----- RECORDS PROVIDED

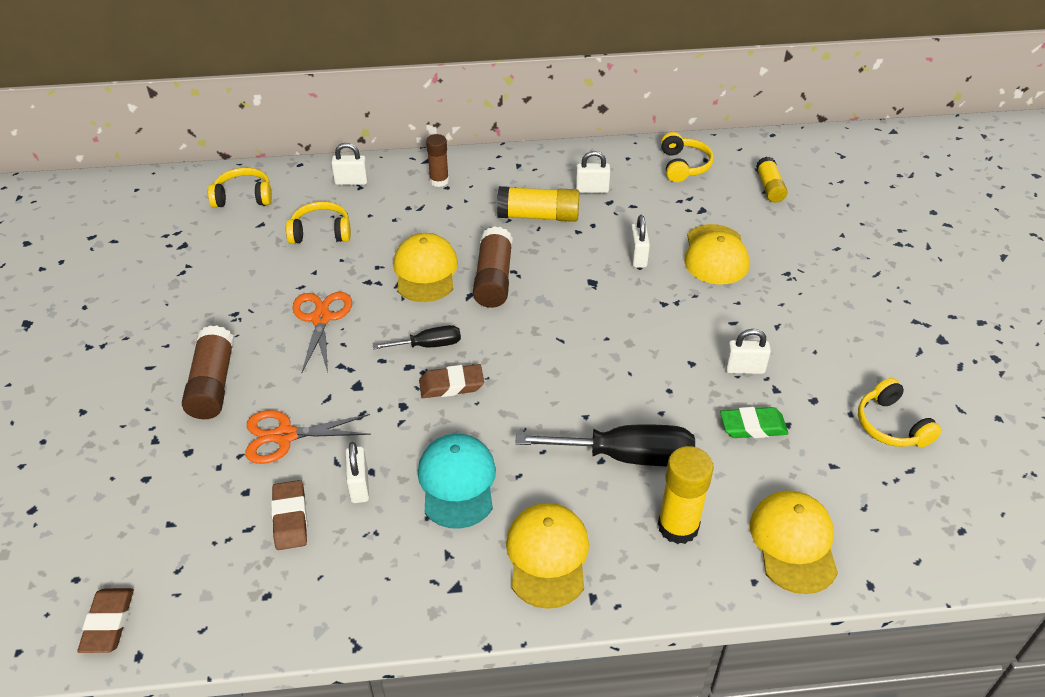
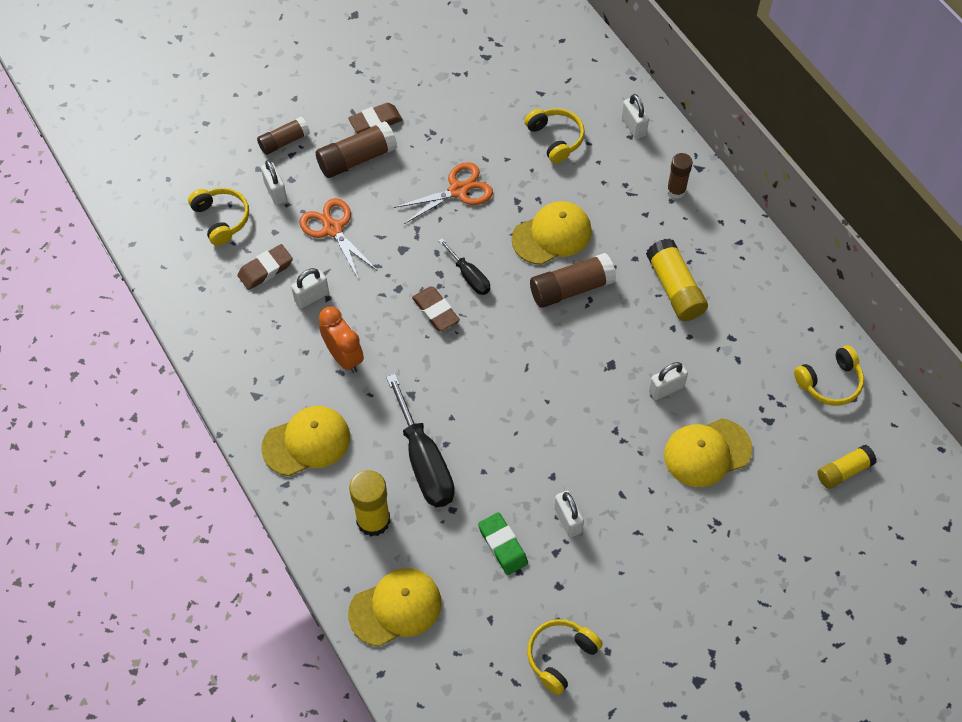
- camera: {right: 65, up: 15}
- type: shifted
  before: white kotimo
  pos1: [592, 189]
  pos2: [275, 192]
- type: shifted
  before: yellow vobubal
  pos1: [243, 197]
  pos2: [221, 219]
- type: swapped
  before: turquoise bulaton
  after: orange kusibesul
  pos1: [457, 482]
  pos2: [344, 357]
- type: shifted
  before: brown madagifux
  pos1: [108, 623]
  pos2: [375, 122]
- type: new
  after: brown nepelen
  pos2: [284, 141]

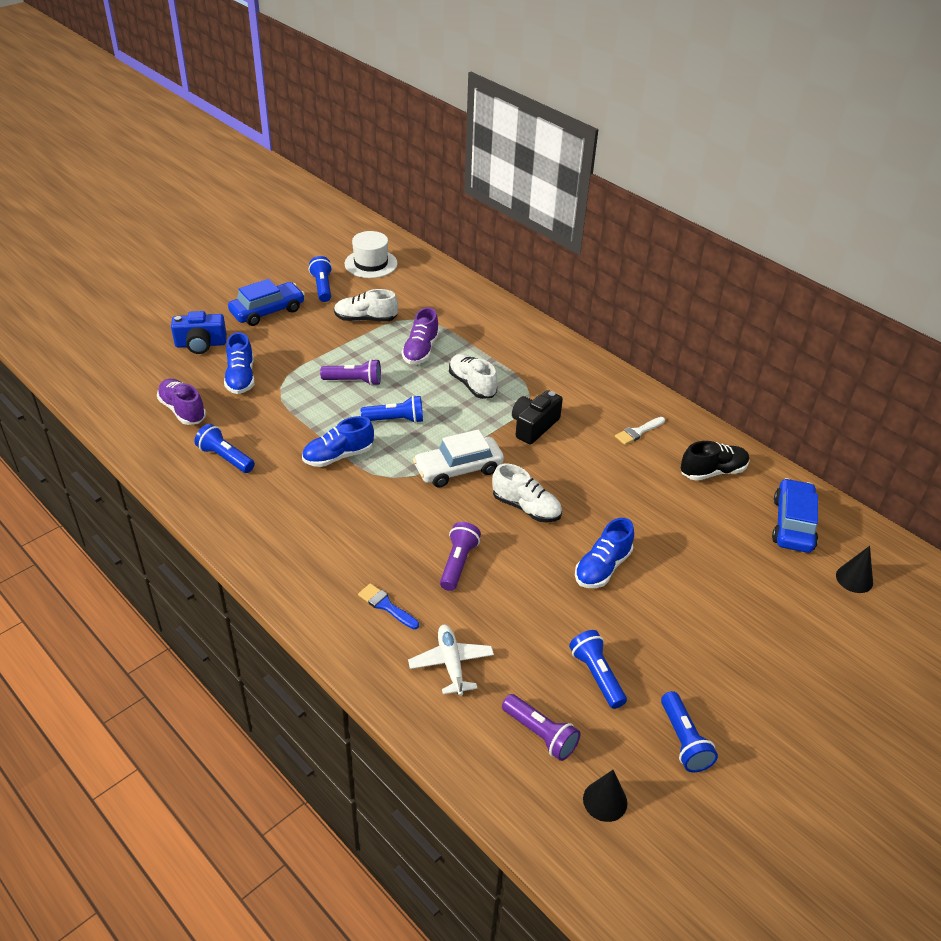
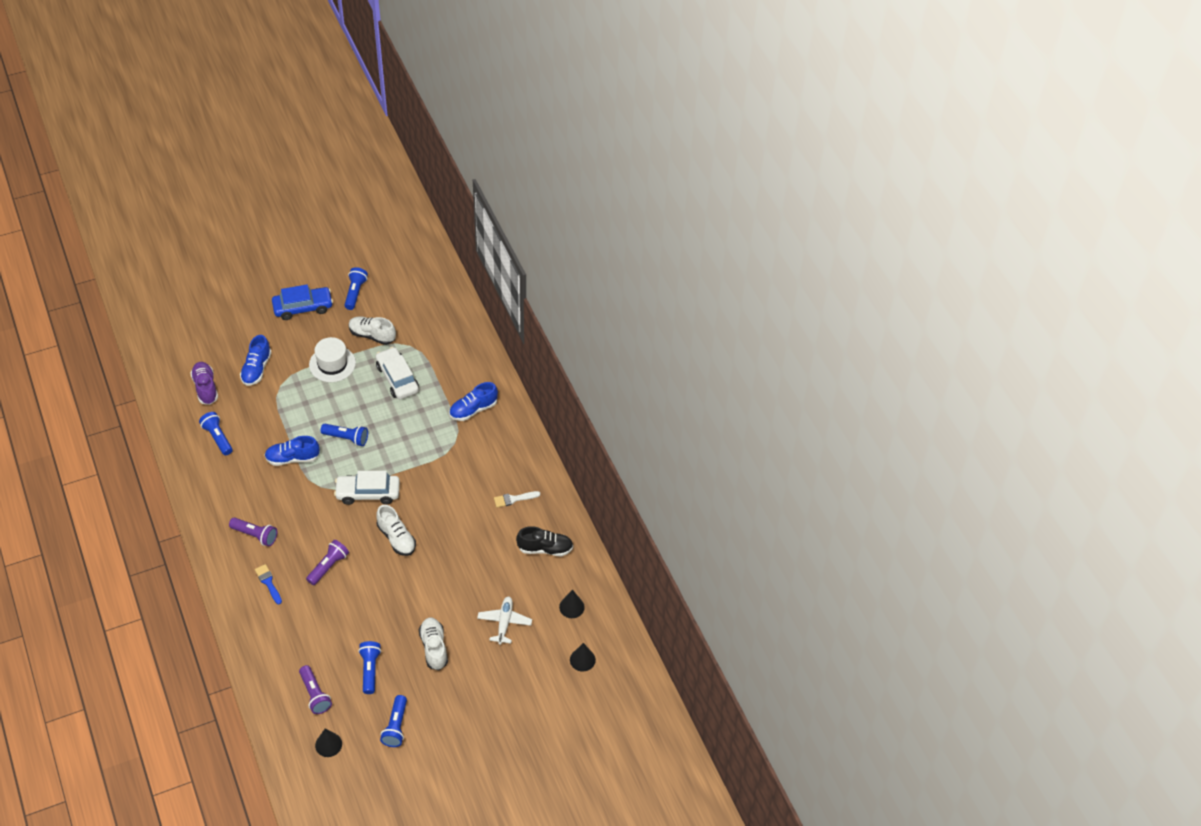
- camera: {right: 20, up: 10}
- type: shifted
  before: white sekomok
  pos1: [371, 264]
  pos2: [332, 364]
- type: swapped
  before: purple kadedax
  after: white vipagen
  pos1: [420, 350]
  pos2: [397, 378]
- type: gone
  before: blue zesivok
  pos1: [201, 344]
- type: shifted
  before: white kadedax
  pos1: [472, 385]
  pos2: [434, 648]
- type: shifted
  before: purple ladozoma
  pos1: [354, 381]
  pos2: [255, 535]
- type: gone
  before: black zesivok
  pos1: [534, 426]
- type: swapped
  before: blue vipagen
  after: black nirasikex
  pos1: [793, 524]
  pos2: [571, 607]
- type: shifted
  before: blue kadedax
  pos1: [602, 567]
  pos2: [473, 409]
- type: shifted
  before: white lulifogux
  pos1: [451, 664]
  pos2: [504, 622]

----------

• **ASSIGNED TASK**:
The word "brown" appears in some lines of the data. Copy every one of those lines.

• **SOLUTION FOR THIS PROBLEM**:
  before: brown madagifux
  after: brown nepelen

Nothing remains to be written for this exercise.